Required work:
Would you pull out every line of the material that contains the string "none"?

Exercise materials:
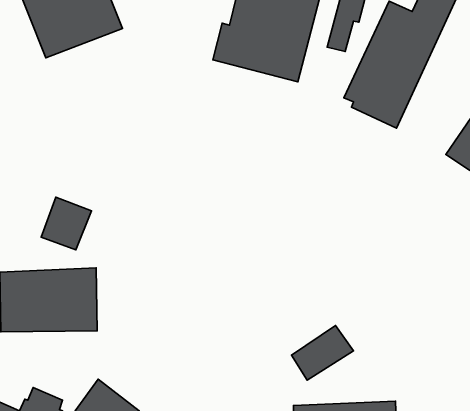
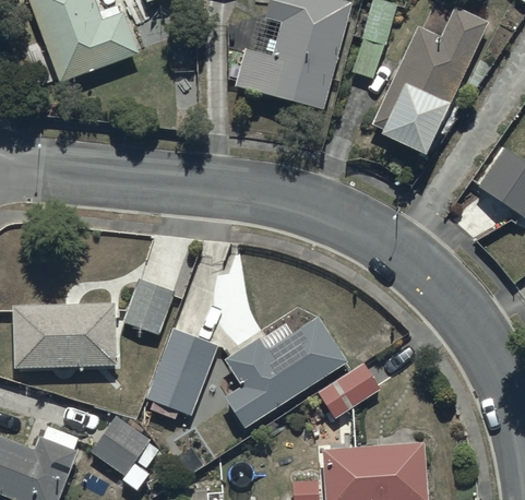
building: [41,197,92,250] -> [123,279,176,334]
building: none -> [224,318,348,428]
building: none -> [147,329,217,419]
==
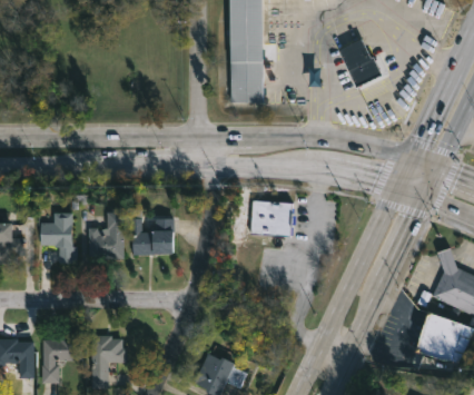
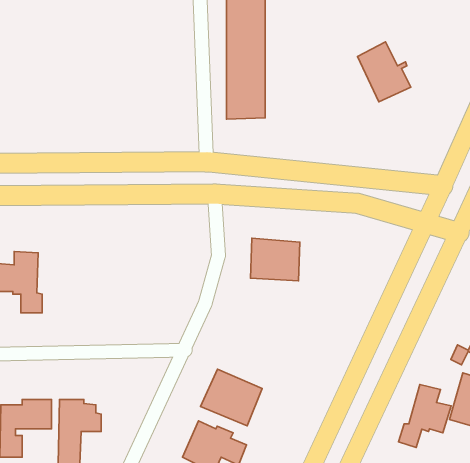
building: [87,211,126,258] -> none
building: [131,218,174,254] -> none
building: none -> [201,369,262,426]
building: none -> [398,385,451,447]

Written response:
building: none -> [224,318,348,428]
building: none -> [147,329,217,419]
building: [87,211,126,258] -> none
building: [131,218,174,254] -> none
building: none -> [201,369,262,426]
building: none -> [398,385,451,447]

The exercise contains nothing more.